WHAT TO WORK ON
Check every line of the listing below for "yellow", and report how many lines have it, as a number with nothing more.
━━━ STORED DATA ━━━
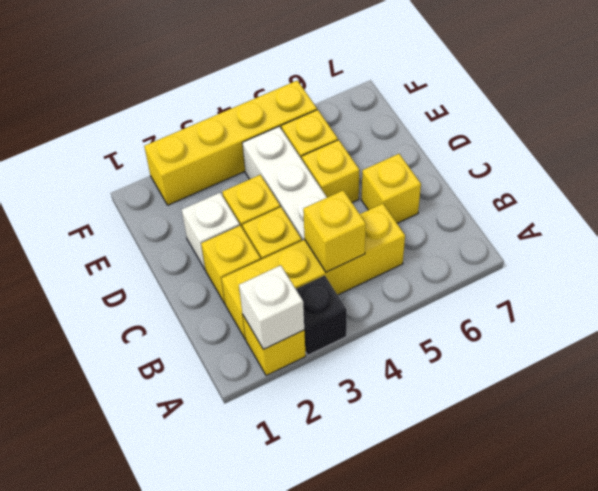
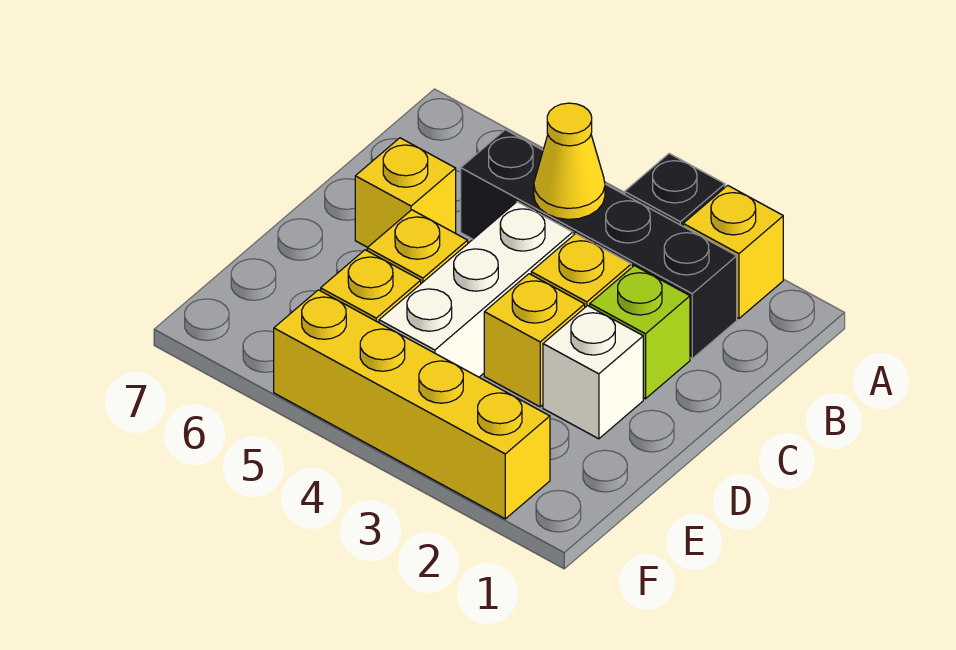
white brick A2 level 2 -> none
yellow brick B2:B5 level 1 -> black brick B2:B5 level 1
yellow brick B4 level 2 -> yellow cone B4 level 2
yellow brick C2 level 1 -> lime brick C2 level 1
━━━
WRITTEN REPLY
3